- _Dataset entries_
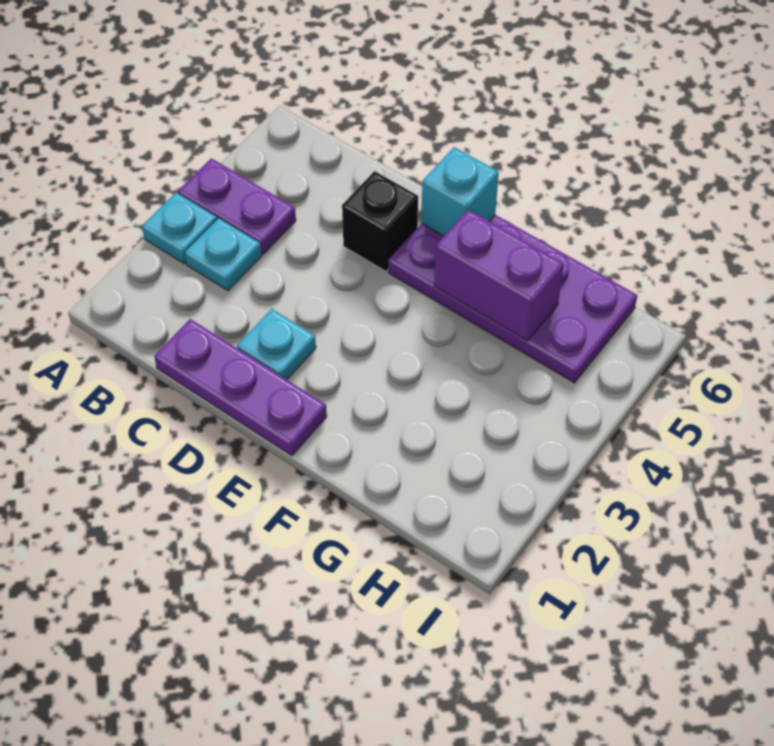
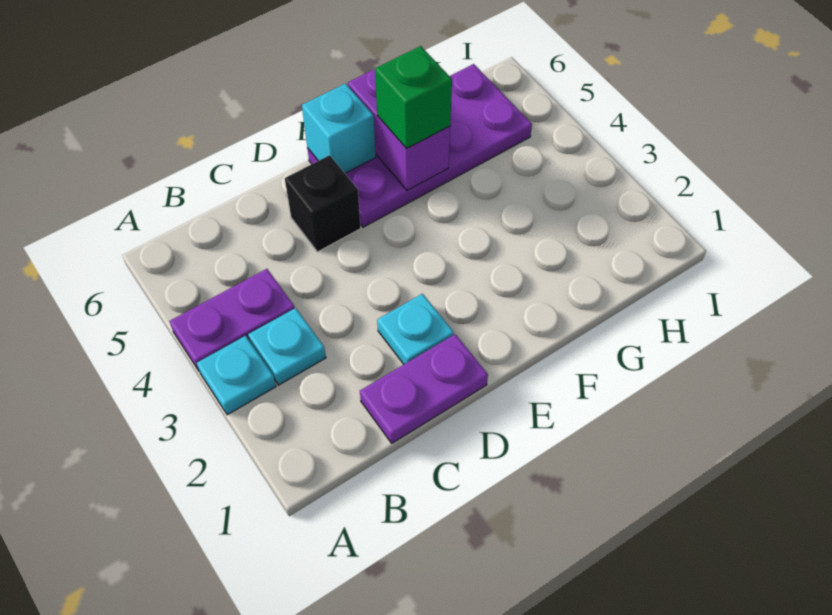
purple plate C1:E1 level 1 -> purple plate C1:D1 level 1
purple brick F5:G5 level 2 -> purple brick F5:F6 level 2
none -> green brick F5 level 3

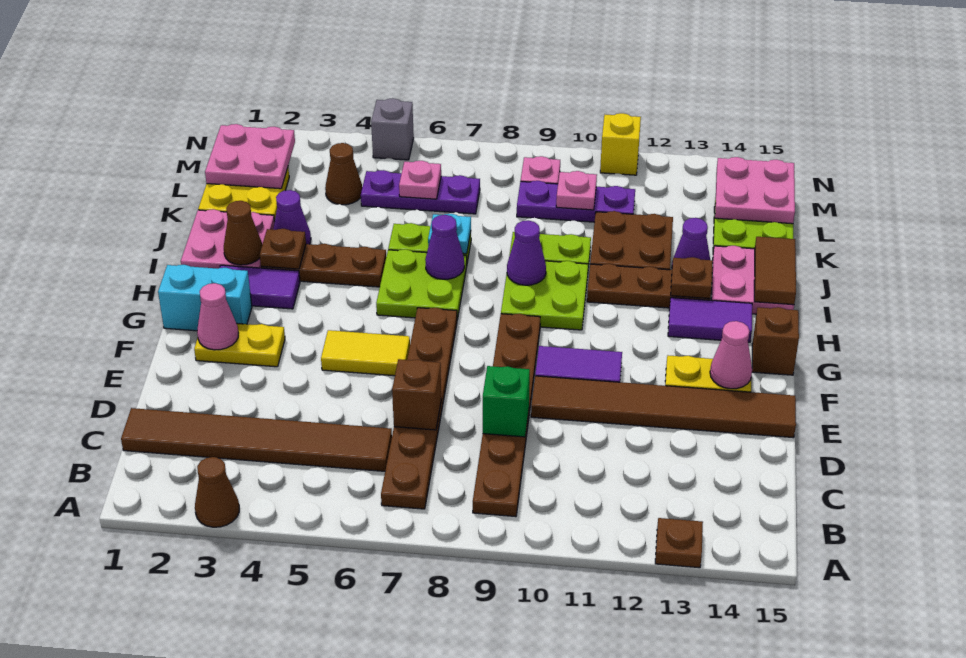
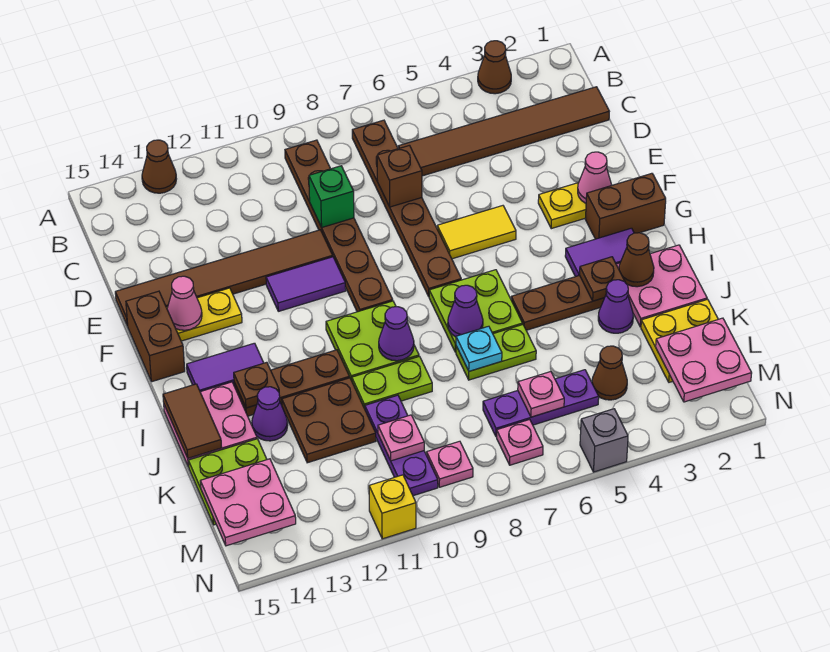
brown plate A13 level 1 -> brown cone A13 level 1
cyan brick G1:G2 level 1 -> brown brick G1:G2 level 1
brown brick G15 level 1 -> brown brick F15:G15 level 1
purple plate L9:L11 level 1 -> purple plate K10:M10 level 1
none -> pink plate M7 level 1

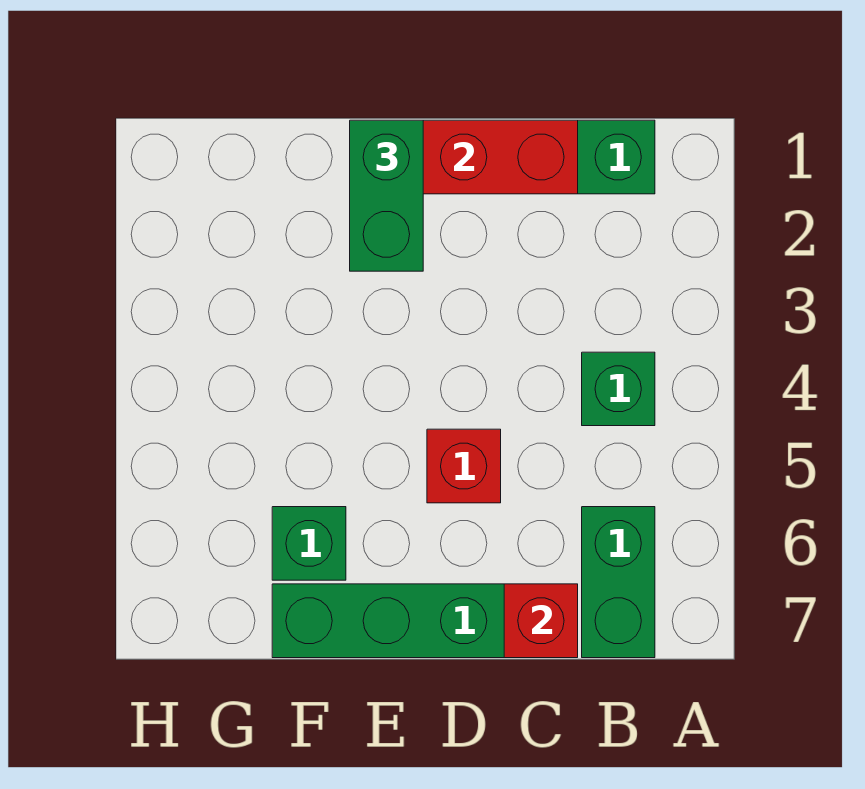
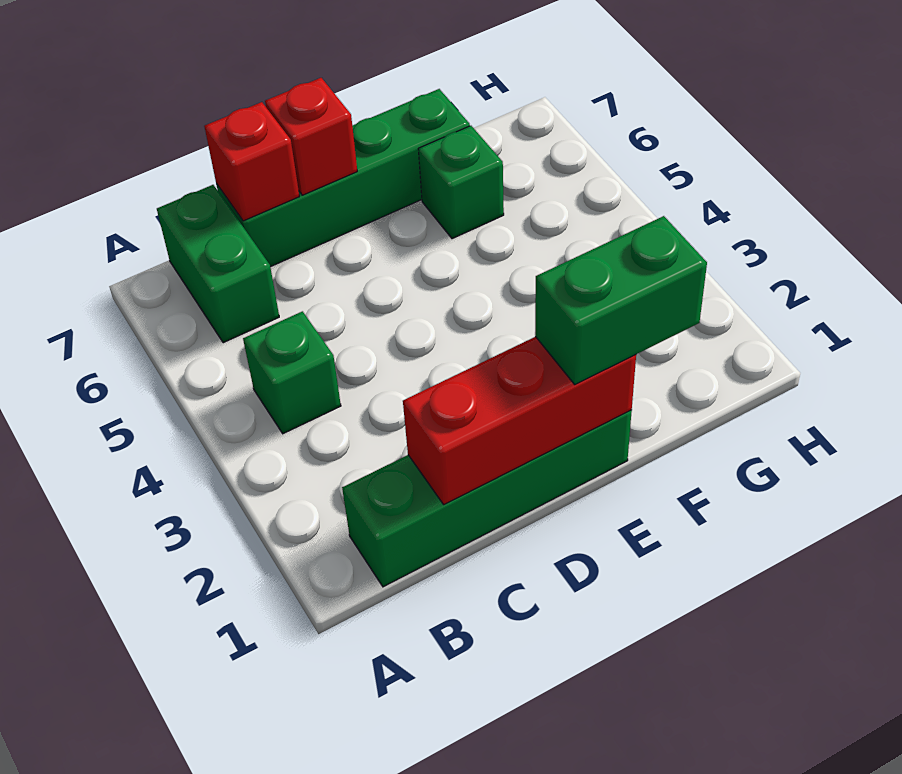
red brick D5 level 1 -> red brick D7 level 2
green brick E1:E2 level 3 -> green brick E1:F1 level 3

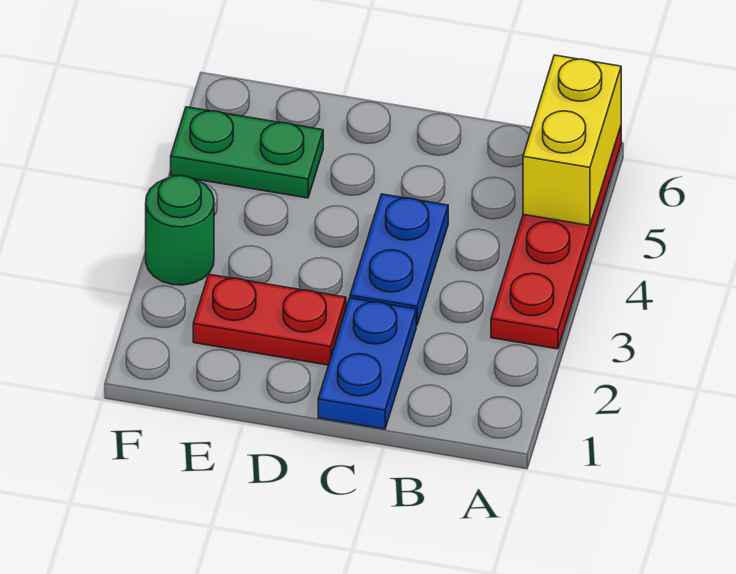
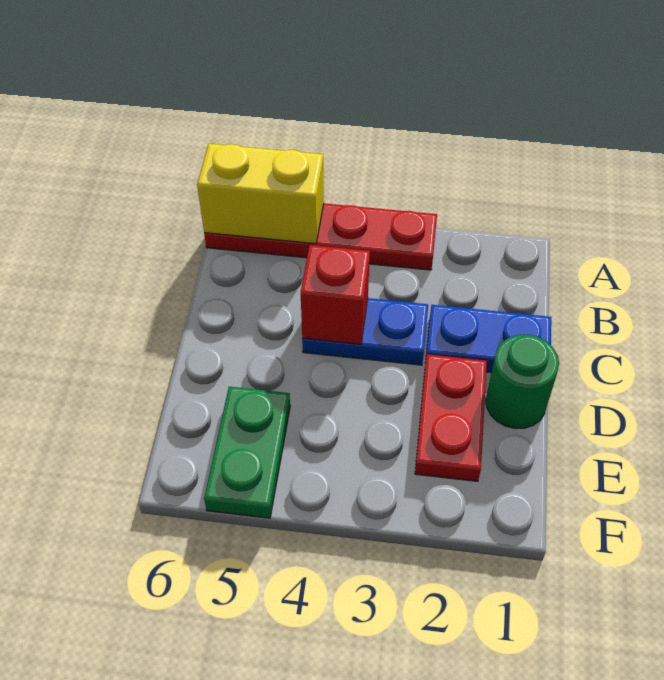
none -> red brick C4 level 2
green round brick F3 level 1 -> green round brick D1 level 1

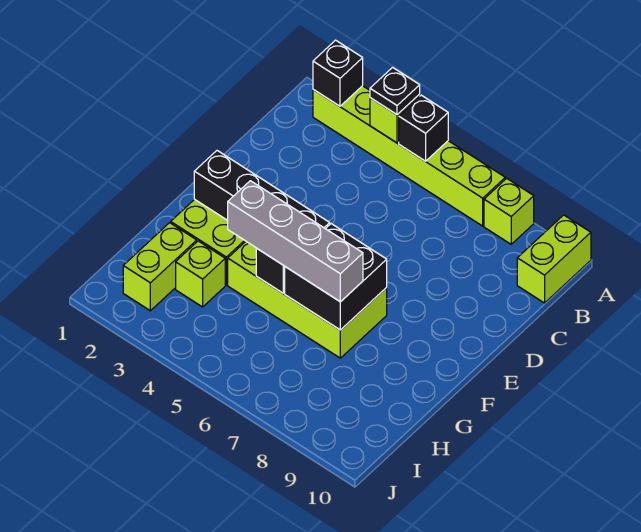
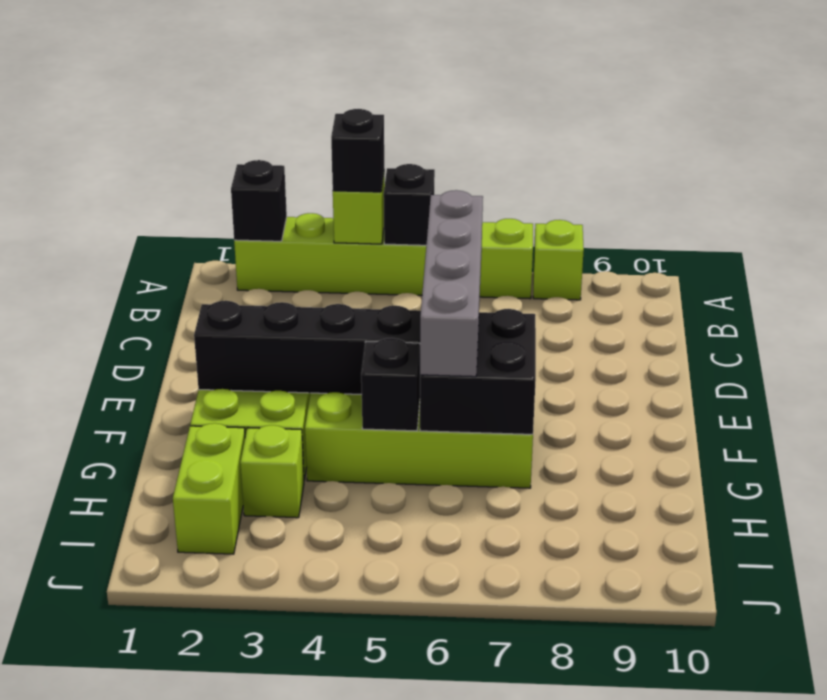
black plate A4 level 3 -> black brick A4 level 3
lime brick A10:B10 level 1 -> none
grey brick G4:G7 level 3 -> grey brick D6:G6 level 3

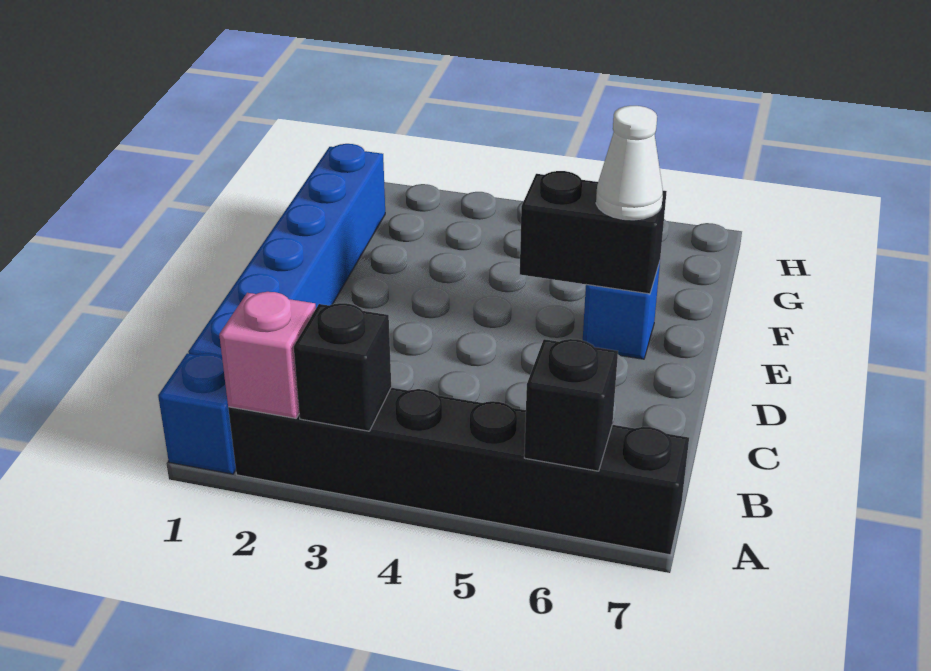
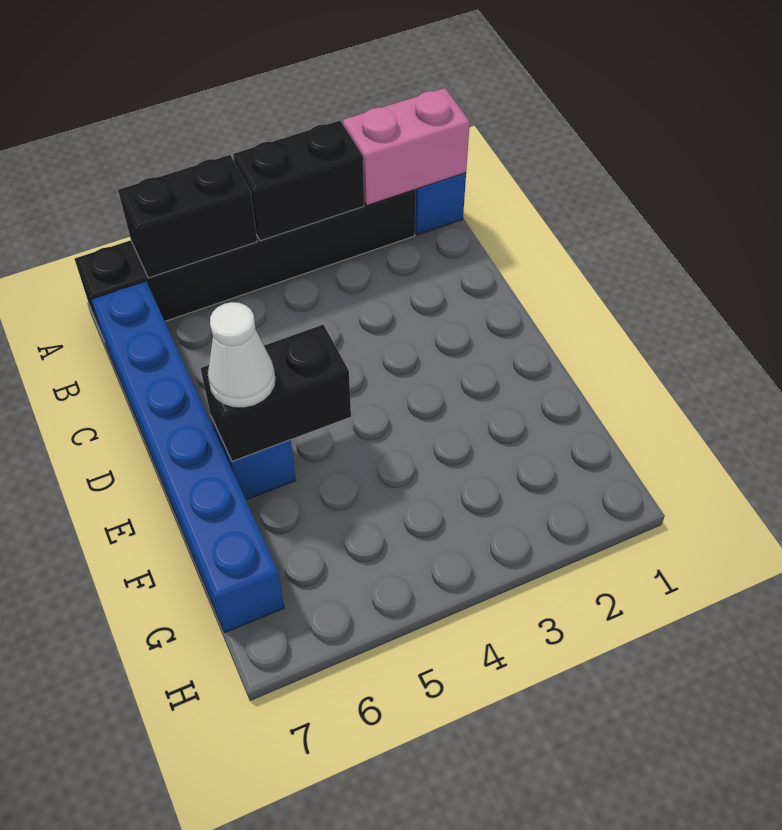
pink brick A2 level 2 -> pink brick A1:A2 level 2
black brick A3 level 2 -> black brick A3:A4 level 2
black brick A6 level 2 -> black brick A5:A6 level 2
blue brick B1:G1 level 1 -> blue brick B7:G7 level 1

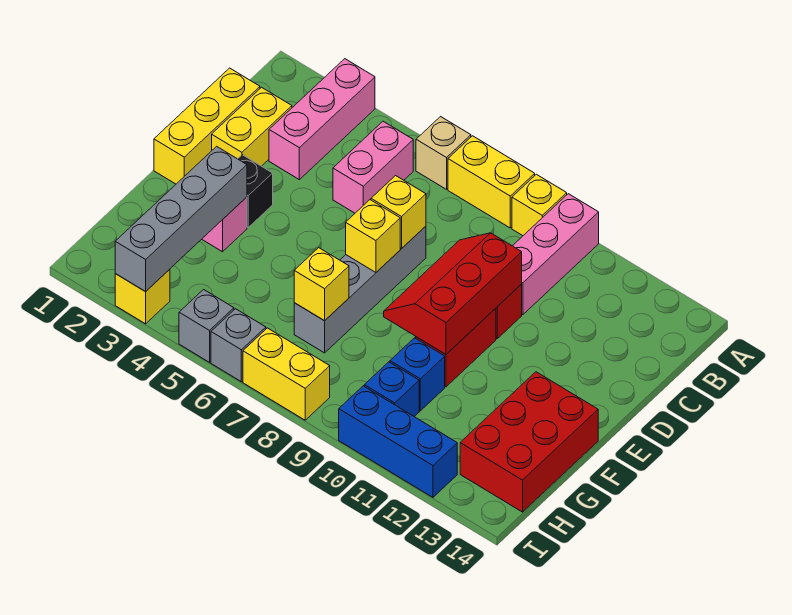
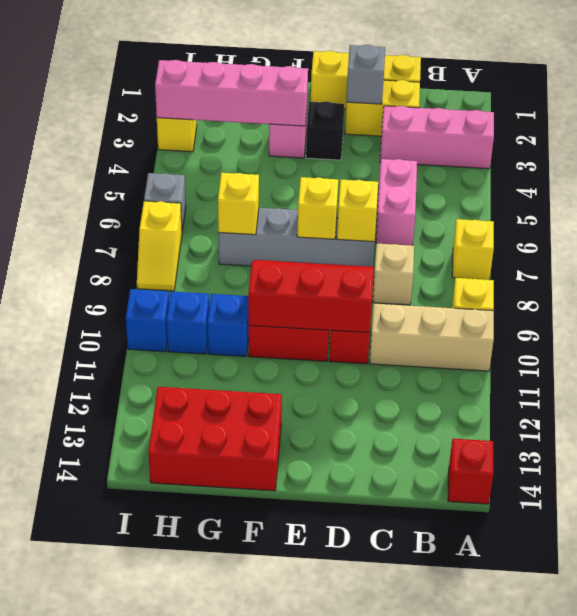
tan brick A6 level 1 -> tan brick C8 level 1
yellow brick A7:A8 level 1 -> yellow brick A7 level 1
pink brick A10:C10 level 1 -> tan brick A10:C10 level 1
none -> red brick A14 level 1
pink brick B5:C5 level 1 -> pink brick C5:C6 level 1
grey brick F3:I3 level 2 -> pink brick F3:I3 level 2
grey brick I5 level 1 -> grey brick D2 level 2
yellow brick I7:I8 level 1 -> yellow slope I7:I8 level 1 top 7
blue brick I10:I12 level 1 -> blue brick I10 level 1

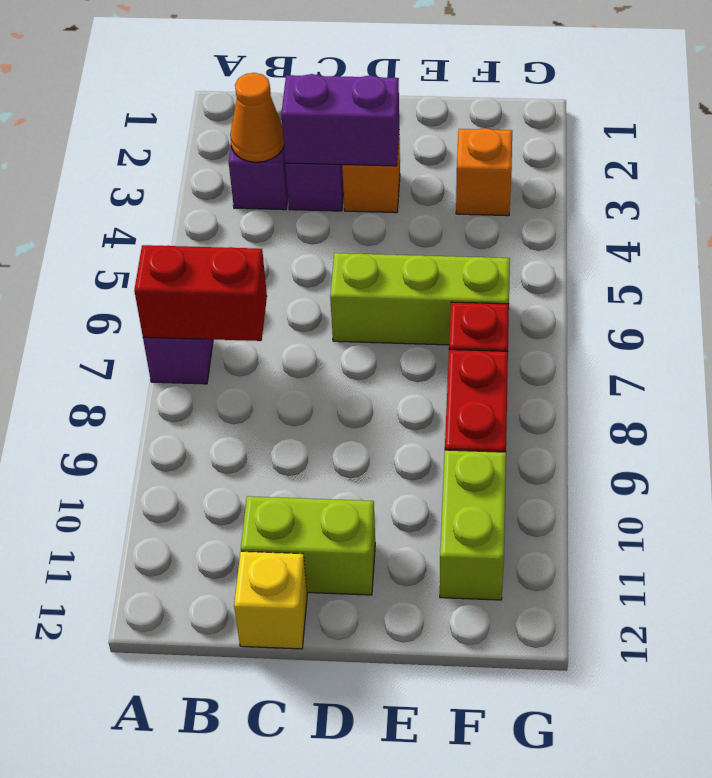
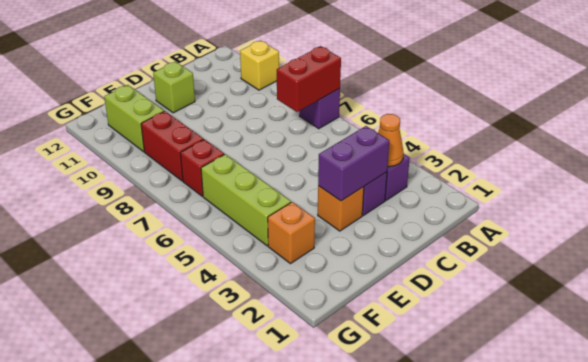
lime brick C11:D11 level 1 -> lime brick D11 level 1
yellow brick C12 level 1 -> yellow brick A10 level 1
lime brick D6:F6 level 1 -> lime brick F4:F6 level 1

- _What is expected_
Pictures aside, print exactly the lines above starting with the one containing "none -> pink plate M7 level 1" and going on through the one containing "lime brick A10:B10 level 1 -> none".

- _Written response_
none -> pink plate M7 level 1

red brick D5 level 1 -> red brick D7 level 2
green brick E1:E2 level 3 -> green brick E1:F1 level 3

none -> red brick C4 level 2
green round brick F3 level 1 -> green round brick D1 level 1

black plate A4 level 3 -> black brick A4 level 3
lime brick A10:B10 level 1 -> none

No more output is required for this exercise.